> **What is needed**: Below are the entries; transcribe them exactly and drop every picture.

> **Dataset extract**:
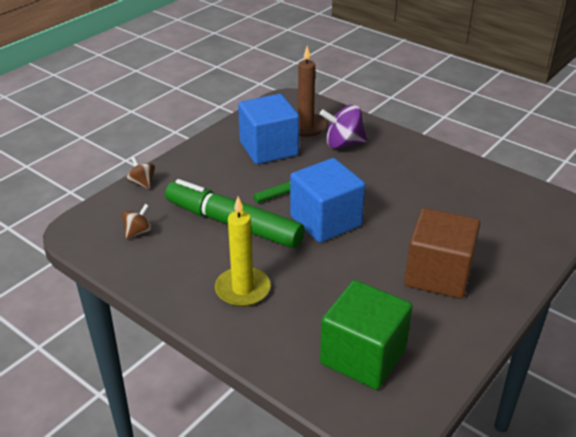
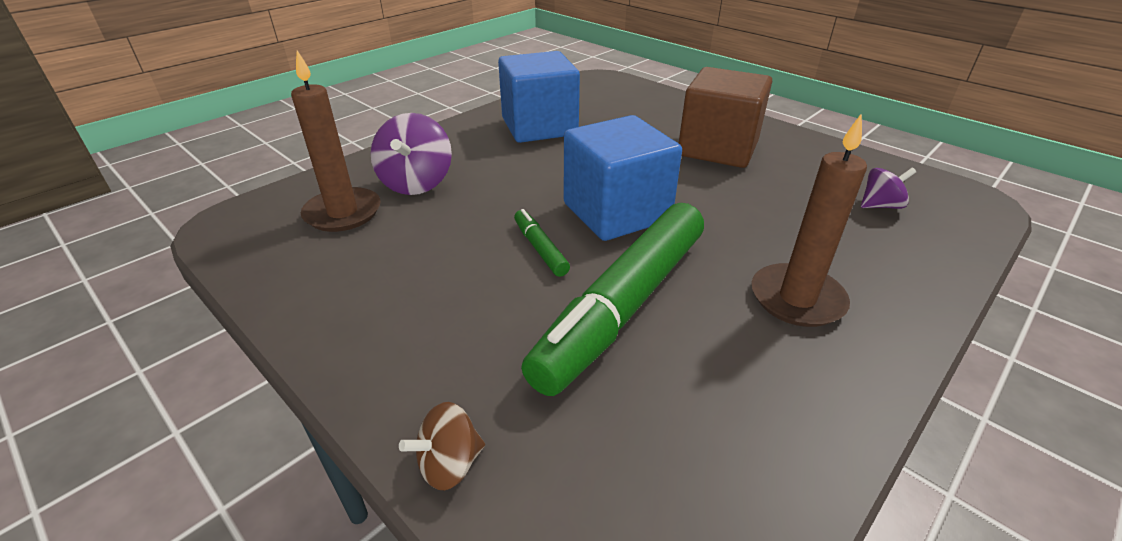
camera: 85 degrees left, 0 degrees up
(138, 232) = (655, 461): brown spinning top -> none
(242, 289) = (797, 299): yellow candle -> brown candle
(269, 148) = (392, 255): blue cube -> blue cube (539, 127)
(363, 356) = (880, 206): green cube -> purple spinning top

> **Response box**:
camera: 85 degrees left, 0 degrees up
(138, 232) = (655, 461): brown spinning top -> none
(242, 289) = (797, 299): yellow candle -> brown candle
(269, 148) = (392, 255): blue cube -> blue cube (539, 127)
(363, 356) = (880, 206): green cube -> purple spinning top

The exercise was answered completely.